- _Task brief_
Copy out the listing below word for word, keeping every line and coordinate as it appears. Leave the picture placeholders out of your copy.

- _Task inputs_
------------------------------

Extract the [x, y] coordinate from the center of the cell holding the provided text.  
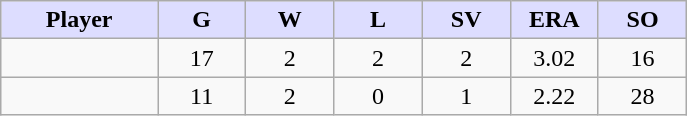
SO [642, 20]
Player [80, 20]
G [202, 20]
0 [378, 96]
ERA [554, 20]
2.22 [554, 96]
W [290, 20]
16 [642, 58]
3.02 [554, 58]
1 [466, 96]
SV [466, 20]
L [378, 20]
11 [202, 96]
17 [202, 58]
28 [642, 96]
Search for the cell housing the specified text and yield its (x, y) center coordinate. 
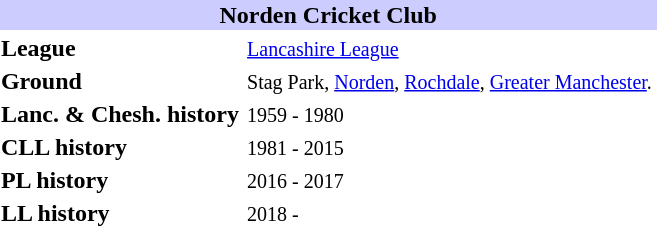
Stag Park, Norden, Rochdale, Greater Manchester. (452, 81)
1981 - 2015 (452, 147)
2016 - 2017 (452, 180)
Lancashire League (452, 48)
1959 - 1980 (452, 114)
Return (X, Y) of the center of cell containing provided text 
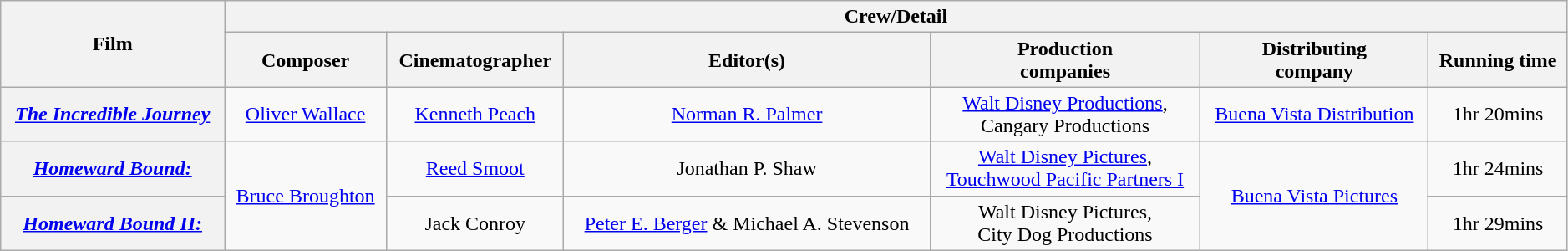
Bruce Broughton (306, 195)
Walt Disney Productions, Cangary Productions (1065, 114)
1hr 20mins (1498, 114)
The Incredible Journey (113, 114)
Crew/Detail (896, 17)
Peter E. Berger & Michael A. Stevenson (747, 222)
Composer (306, 60)
Editor(s) (747, 60)
Walt Disney Pictures, City Dog Productions (1065, 222)
Film (113, 43)
Kenneth Peach (475, 114)
Oliver Wallace (306, 114)
Homeward Bound II: (113, 222)
Walt Disney Pictures, Touchwood Pacific Partners I (1065, 169)
Norman R. Palmer (747, 114)
Jack Conroy (475, 222)
Running time (1498, 60)
Homeward Bound: (113, 169)
1hr 24mins (1498, 169)
Buena Vista Distribution (1315, 114)
Reed Smoot (475, 169)
Distributing company (1315, 60)
Buena Vista Pictures (1315, 195)
Production companies (1065, 60)
Jonathan P. Shaw (747, 169)
Cinematographer (475, 60)
1hr 29mins (1498, 222)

------------------------------

- _Written answer_
Extract the [x, y] coordinate from the center of the cell holding the provided text.  
SO [642, 20]
Player [80, 20]
G [202, 20]
0 [378, 96]
ERA [554, 20]
2.22 [554, 96]
W [290, 20]
16 [642, 58]
3.02 [554, 58]
1 [466, 96]
SV [466, 20]
L [378, 20]
11 [202, 96]
17 [202, 58]
28 [642, 96]
Search for the cell housing the specified text and yield its (x, y) center coordinate. 
Stag Park, Norden, Rochdale, Greater Manchester. (452, 81)
1981 - 2015 (452, 147)
2016 - 2017 (452, 180)
Lancashire League (452, 48)
1959 - 1980 (452, 114)
Return (X, Y) of the center of cell containing provided text 
Bruce Broughton (306, 195)
Walt Disney Productions, Cangary Productions (1065, 114)
1hr 20mins (1498, 114)
The Incredible Journey (113, 114)
Crew/Detail (896, 17)
Peter E. Berger & Michael A. Stevenson (747, 222)
Composer (306, 60)
Editor(s) (747, 60)
Walt Disney Pictures, City Dog Productions (1065, 222)
Film (113, 43)
Kenneth Peach (475, 114)
Oliver Wallace (306, 114)
Homeward Bound II: (113, 222)
Walt Disney Pictures, Touchwood Pacific Partners I (1065, 169)
Norman R. Palmer (747, 114)
Jack Conroy (475, 222)
Running time (1498, 60)
Homeward Bound: (113, 169)
1hr 24mins (1498, 169)
Buena Vista Distribution (1315, 114)
Reed Smoot (475, 169)
Distributing company (1315, 60)
Buena Vista Pictures (1315, 195)
Production companies (1065, 60)
Jonathan P. Shaw (747, 169)
Cinematographer (475, 60)
1hr 29mins (1498, 222)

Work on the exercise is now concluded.